-- RECORDS TO USE follows --

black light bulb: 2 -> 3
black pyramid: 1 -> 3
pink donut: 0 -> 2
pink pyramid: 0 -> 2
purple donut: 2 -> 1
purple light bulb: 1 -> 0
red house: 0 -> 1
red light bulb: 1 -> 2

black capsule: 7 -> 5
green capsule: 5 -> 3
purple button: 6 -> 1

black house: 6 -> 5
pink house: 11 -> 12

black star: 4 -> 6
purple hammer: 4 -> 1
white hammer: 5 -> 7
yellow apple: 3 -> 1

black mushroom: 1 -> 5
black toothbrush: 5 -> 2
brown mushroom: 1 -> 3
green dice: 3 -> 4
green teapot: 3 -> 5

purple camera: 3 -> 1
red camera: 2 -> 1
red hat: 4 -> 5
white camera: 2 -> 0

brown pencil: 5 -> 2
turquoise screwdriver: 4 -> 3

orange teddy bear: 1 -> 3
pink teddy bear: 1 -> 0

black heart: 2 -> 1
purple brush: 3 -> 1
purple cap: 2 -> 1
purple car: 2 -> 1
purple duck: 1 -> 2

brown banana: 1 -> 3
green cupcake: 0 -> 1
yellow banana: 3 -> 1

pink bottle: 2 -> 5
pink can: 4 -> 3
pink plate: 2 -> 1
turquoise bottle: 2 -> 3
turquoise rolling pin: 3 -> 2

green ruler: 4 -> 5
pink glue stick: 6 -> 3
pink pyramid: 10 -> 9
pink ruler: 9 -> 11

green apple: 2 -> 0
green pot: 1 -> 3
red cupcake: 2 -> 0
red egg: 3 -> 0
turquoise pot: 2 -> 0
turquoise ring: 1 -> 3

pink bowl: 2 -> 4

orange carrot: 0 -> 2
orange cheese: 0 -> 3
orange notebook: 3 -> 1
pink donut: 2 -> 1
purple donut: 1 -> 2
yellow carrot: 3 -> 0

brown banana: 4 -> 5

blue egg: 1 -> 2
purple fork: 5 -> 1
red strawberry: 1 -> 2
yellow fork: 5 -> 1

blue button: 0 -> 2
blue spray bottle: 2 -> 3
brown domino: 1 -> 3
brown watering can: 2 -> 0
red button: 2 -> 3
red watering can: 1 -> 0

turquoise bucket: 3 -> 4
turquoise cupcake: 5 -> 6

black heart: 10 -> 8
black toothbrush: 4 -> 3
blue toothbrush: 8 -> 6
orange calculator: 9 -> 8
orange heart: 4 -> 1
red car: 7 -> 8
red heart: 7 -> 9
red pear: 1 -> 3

-- RECORDS TO USE concluded --

ABOUT THIS TASK: Having read the entries above, set each one down again exactly.

THE ANSWER:
black light bulb: 2 -> 3
black pyramid: 1 -> 3
pink donut: 0 -> 2
pink pyramid: 0 -> 2
purple donut: 2 -> 1
purple light bulb: 1 -> 0
red house: 0 -> 1
red light bulb: 1 -> 2

black capsule: 7 -> 5
green capsule: 5 -> 3
purple button: 6 -> 1

black house: 6 -> 5
pink house: 11 -> 12

black star: 4 -> 6
purple hammer: 4 -> 1
white hammer: 5 -> 7
yellow apple: 3 -> 1

black mushroom: 1 -> 5
black toothbrush: 5 -> 2
brown mushroom: 1 -> 3
green dice: 3 -> 4
green teapot: 3 -> 5

purple camera: 3 -> 1
red camera: 2 -> 1
red hat: 4 -> 5
white camera: 2 -> 0

brown pencil: 5 -> 2
turquoise screwdriver: 4 -> 3

orange teddy bear: 1 -> 3
pink teddy bear: 1 -> 0

black heart: 2 -> 1
purple brush: 3 -> 1
purple cap: 2 -> 1
purple car: 2 -> 1
purple duck: 1 -> 2

brown banana: 1 -> 3
green cupcake: 0 -> 1
yellow banana: 3 -> 1

pink bottle: 2 -> 5
pink can: 4 -> 3
pink plate: 2 -> 1
turquoise bottle: 2 -> 3
turquoise rolling pin: 3 -> 2

green ruler: 4 -> 5
pink glue stick: 6 -> 3
pink pyramid: 10 -> 9
pink ruler: 9 -> 11

green apple: 2 -> 0
green pot: 1 -> 3
red cupcake: 2 -> 0
red egg: 3 -> 0
turquoise pot: 2 -> 0
turquoise ring: 1 -> 3

pink bowl: 2 -> 4

orange carrot: 0 -> 2
orange cheese: 0 -> 3
orange notebook: 3 -> 1
pink donut: 2 -> 1
purple donut: 1 -> 2
yellow carrot: 3 -> 0

brown banana: 4 -> 5

blue egg: 1 -> 2
purple fork: 5 -> 1
red strawberry: 1 -> 2
yellow fork: 5 -> 1

blue button: 0 -> 2
blue spray bottle: 2 -> 3
brown domino: 1 -> 3
brown watering can: 2 -> 0
red button: 2 -> 3
red watering can: 1 -> 0

turquoise bucket: 3 -> 4
turquoise cupcake: 5 -> 6

black heart: 10 -> 8
black toothbrush: 4 -> 3
blue toothbrush: 8 -> 6
orange calculator: 9 -> 8
orange heart: 4 -> 1
red car: 7 -> 8
red heart: 7 -> 9
red pear: 1 -> 3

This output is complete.